→ **Exercise goal**: Reproduce the entries in full. Exclude all images from the copy.

→ **Collected data entries**:
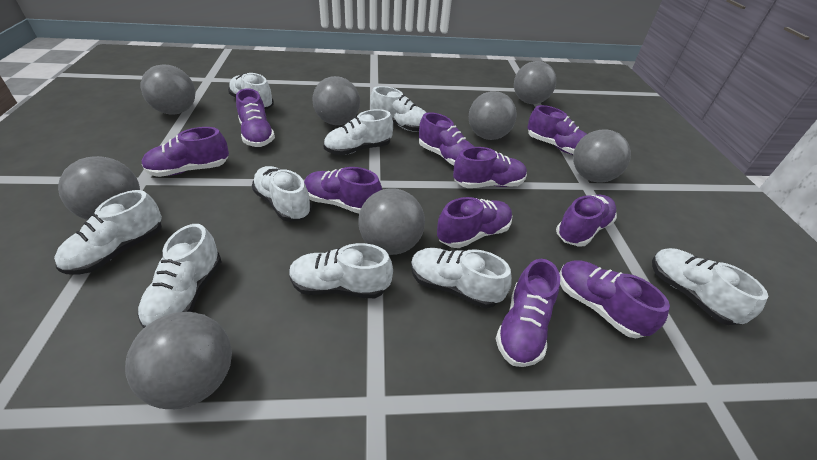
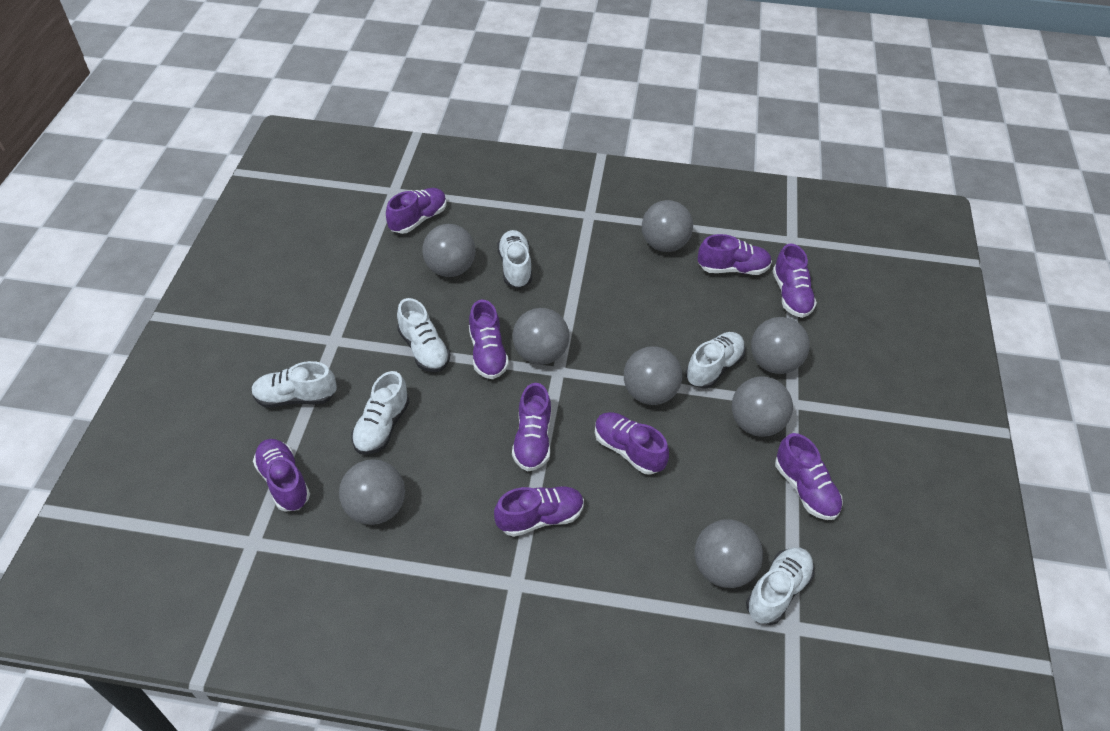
purple shoe: 10 -> 9
white shoe: 9 -> 6

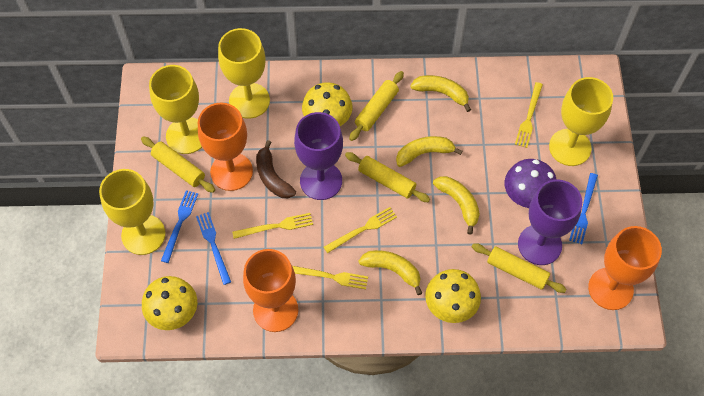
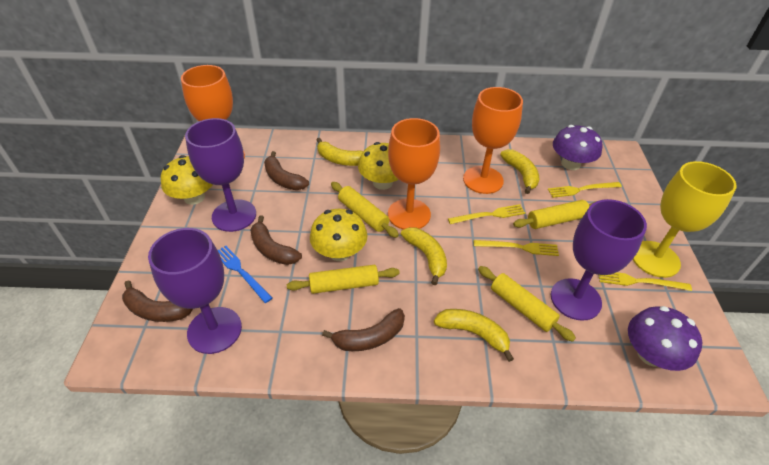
blue fork: 3 -> 1
brown banana: 1 -> 4
purple goblet: 2 -> 3
purple mushroom: 1 -> 2
yellow goblet: 4 -> 1

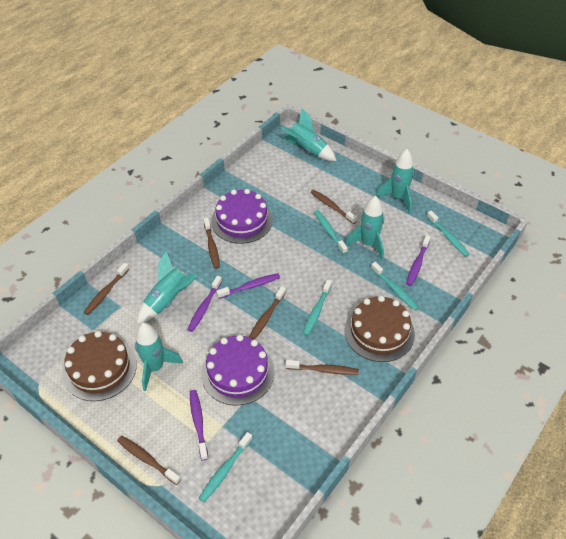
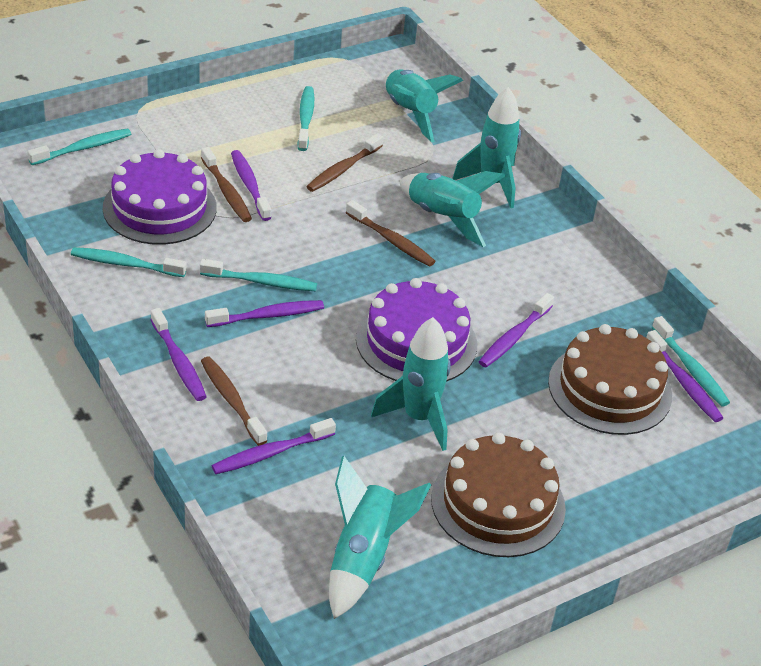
brown toothbrush: 6 -> 4
purple toothbrush: 4 -> 6

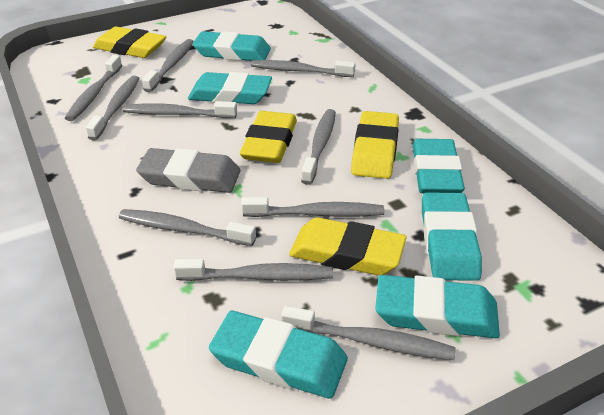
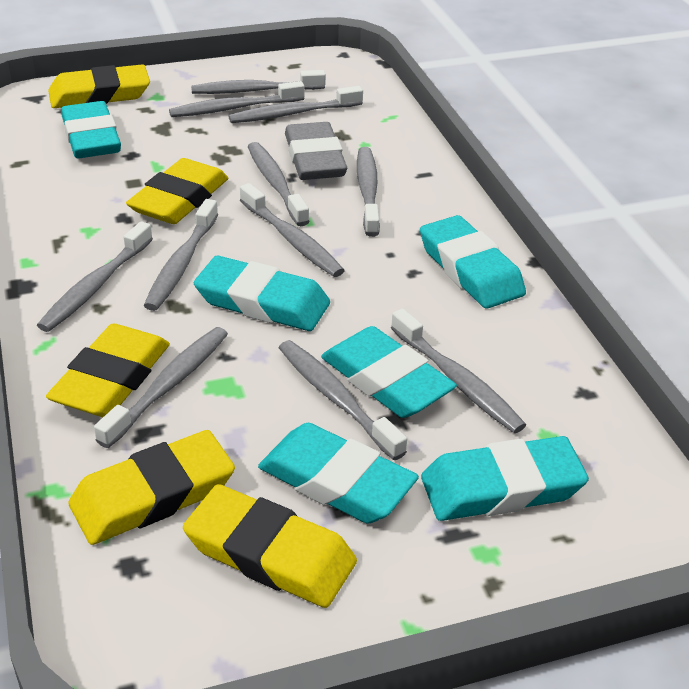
grey toothbrush: 10 -> 11
yellow eraser: 4 -> 5

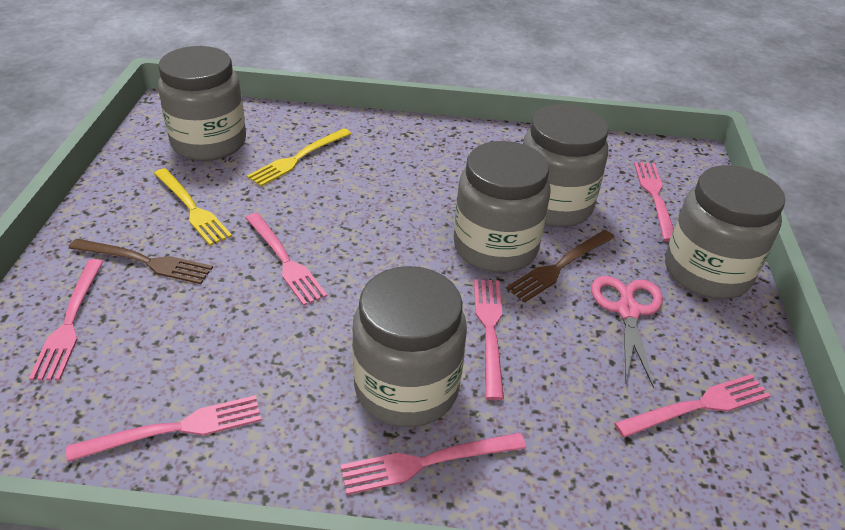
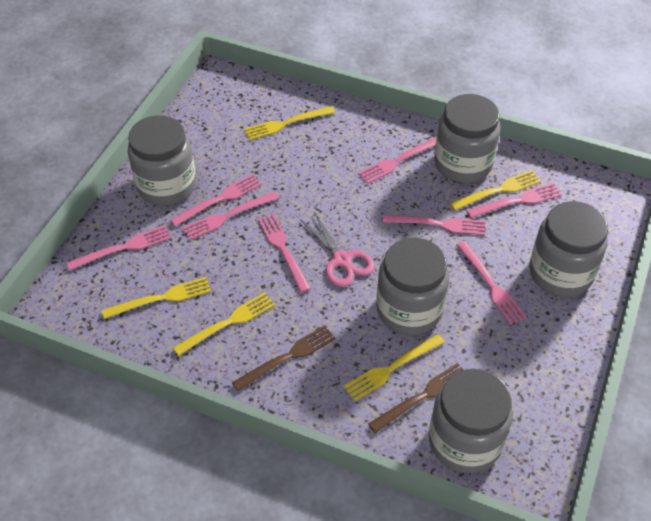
pink fork: 7 -> 8
yellow fork: 2 -> 5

→ **Output for this task**:
purple shoe: 10 -> 9
white shoe: 9 -> 6

blue fork: 3 -> 1
brown banana: 1 -> 4
purple goblet: 2 -> 3
purple mushroom: 1 -> 2
yellow goblet: 4 -> 1

brown toothbrush: 6 -> 4
purple toothbrush: 4 -> 6

grey toothbrush: 10 -> 11
yellow eraser: 4 -> 5

pink fork: 7 -> 8
yellow fork: 2 -> 5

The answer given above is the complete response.